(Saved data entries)
.....

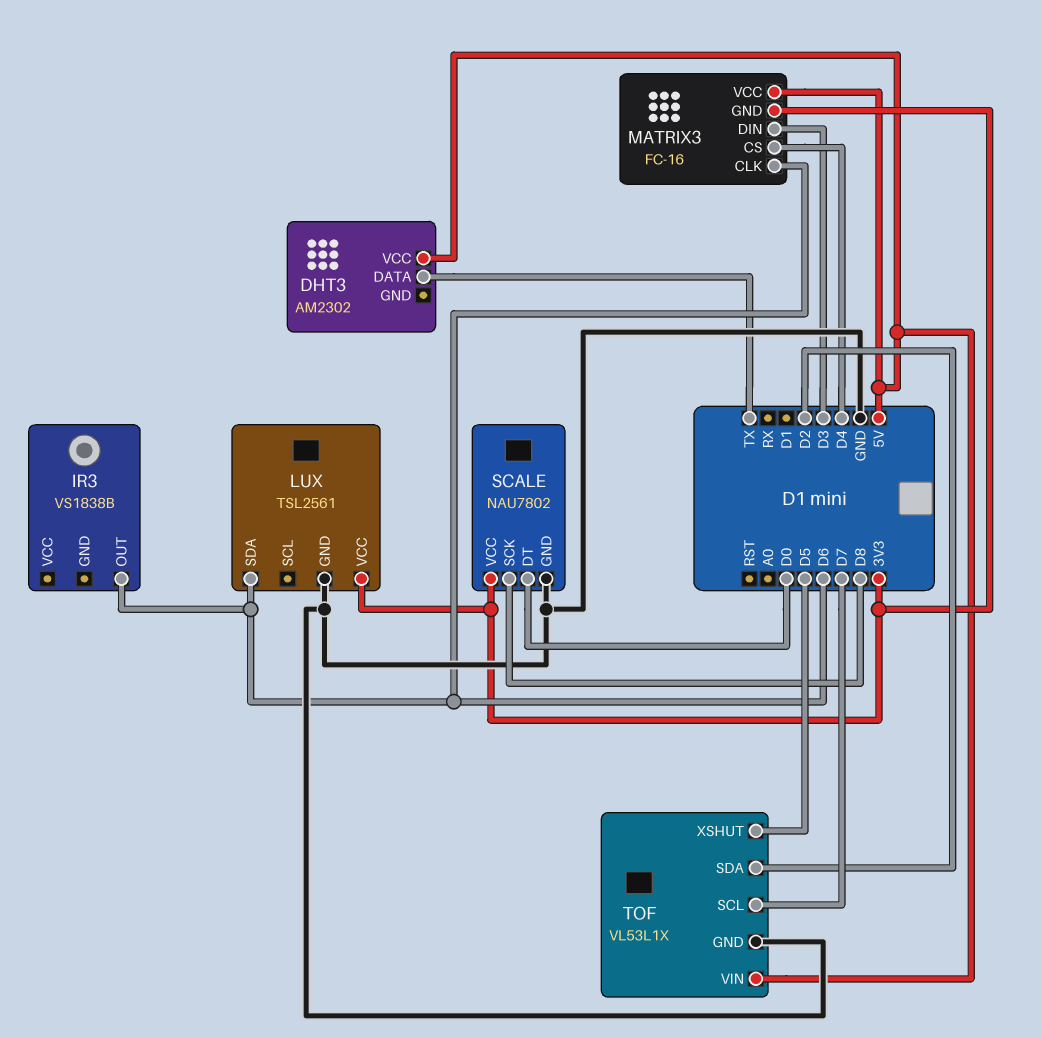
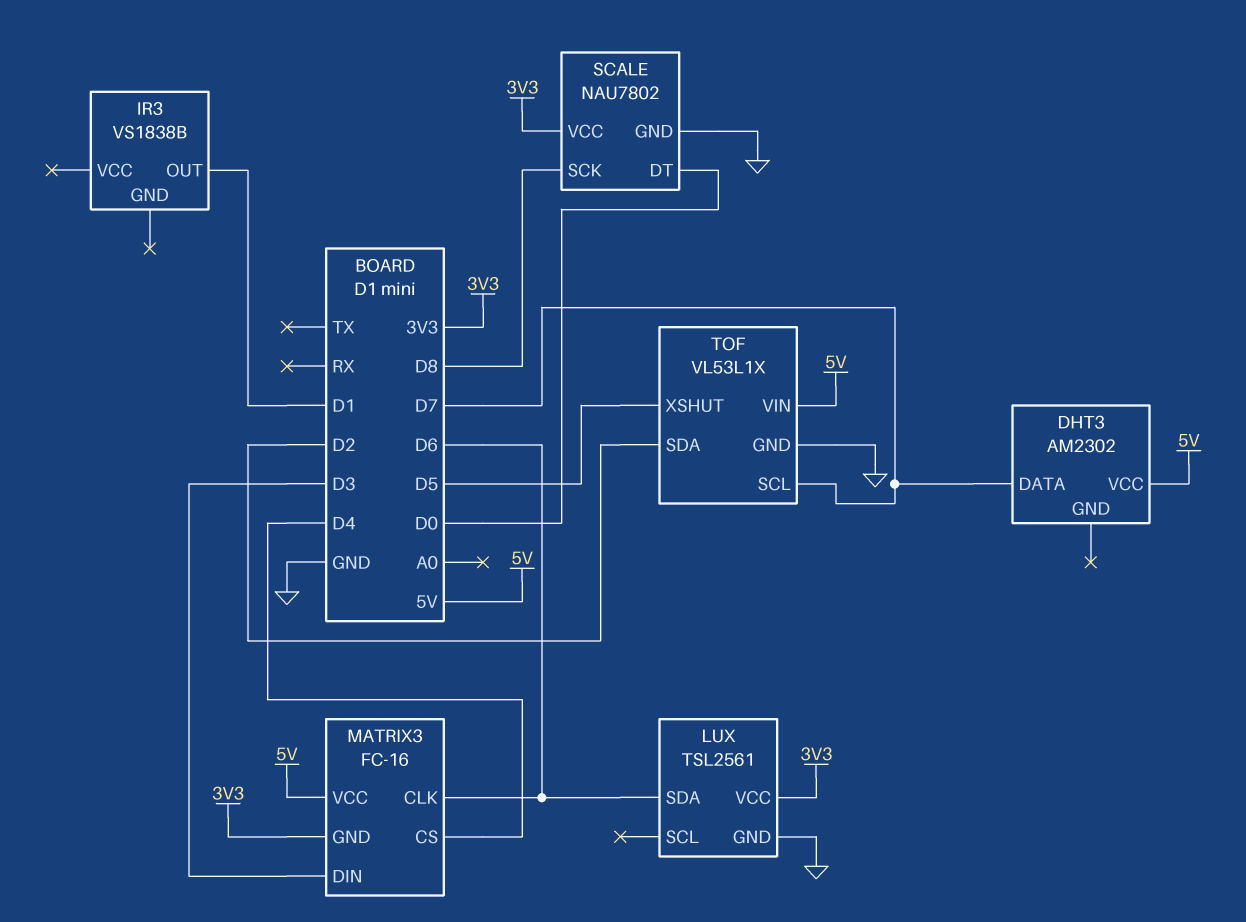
DHT3 pin DATA: TX -> D7
IR3 pin OUT: D6 -> D1

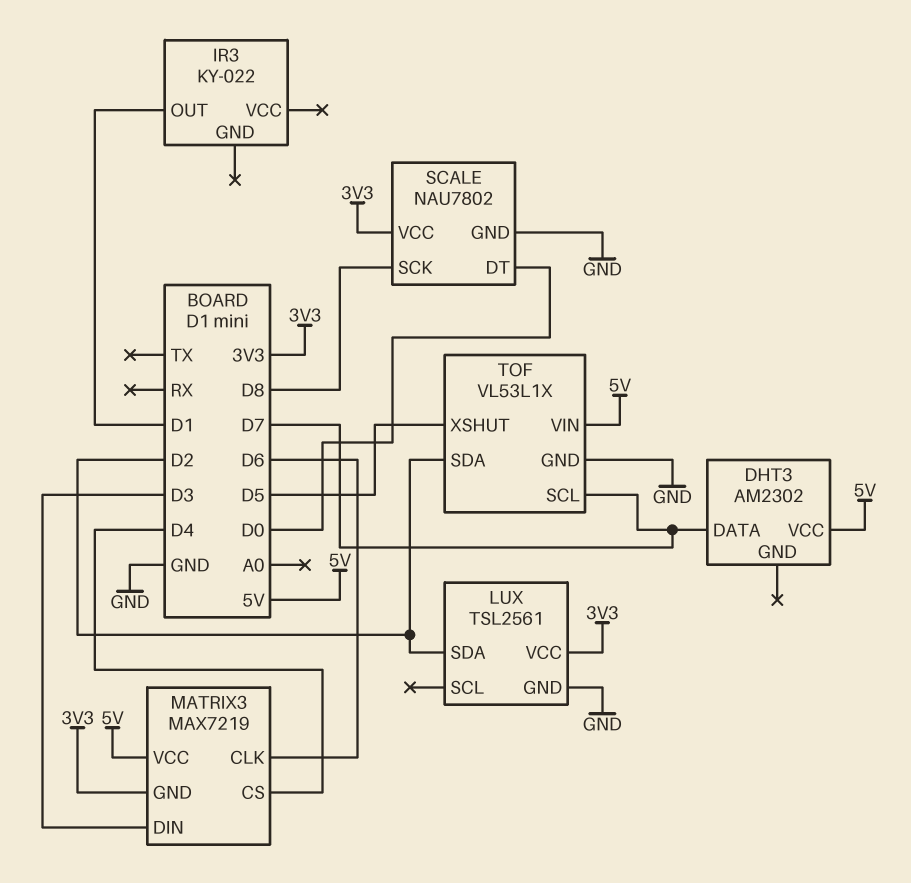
IR3: VS1838B -> KY-022
LUX pin SDA: D6 -> D2
MATRIX3: FC-16 -> MAX7219

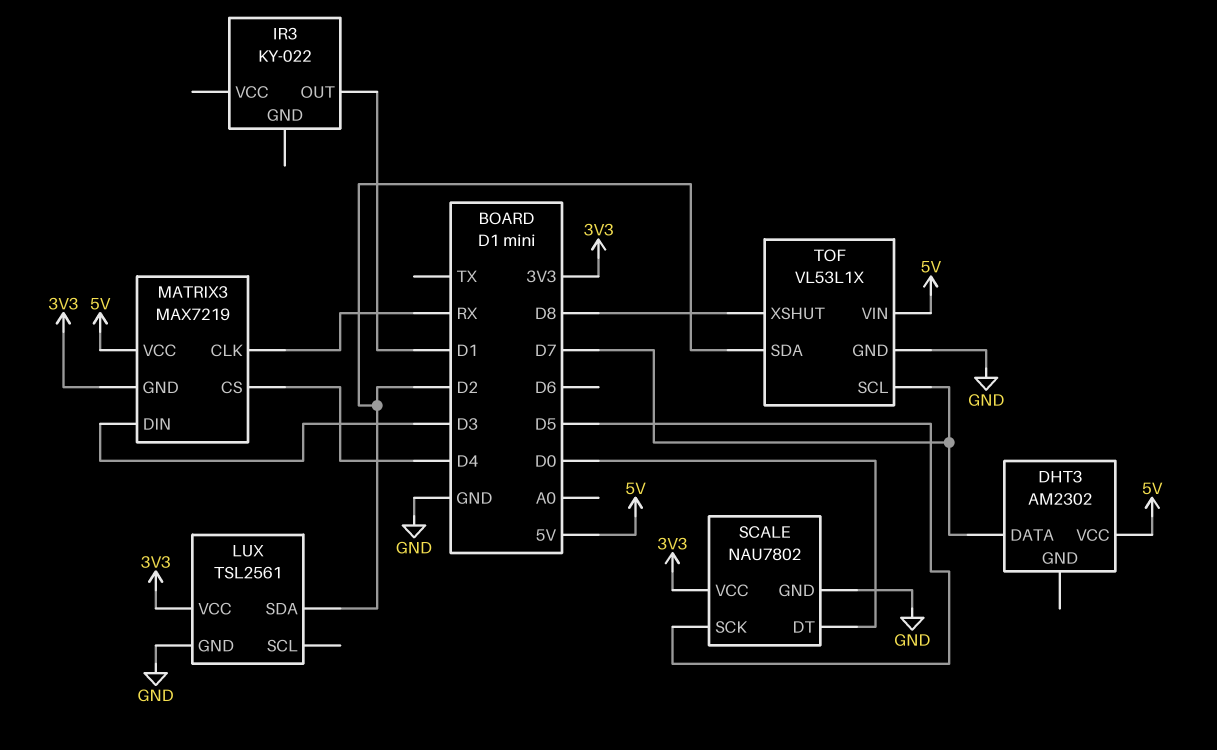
MATRIX3 pin CLK: D6 -> RX
SCALE pin SCK: D8 -> D5
TOF pin XSHUT: D5 -> D8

.....

INSTRUCTIONS FOR THE TASK: The records must appear again word for word, though none of their pictures should.

SOLUTION TO THIS TASK:
DHT3 pin DATA: TX -> D7
IR3 pin OUT: D6 -> D1

IR3: VS1838B -> KY-022
LUX pin SDA: D6 -> D2
MATRIX3: FC-16 -> MAX7219

MATRIX3 pin CLK: D6 -> RX
SCALE pin SCK: D8 -> D5
TOF pin XSHUT: D5 -> D8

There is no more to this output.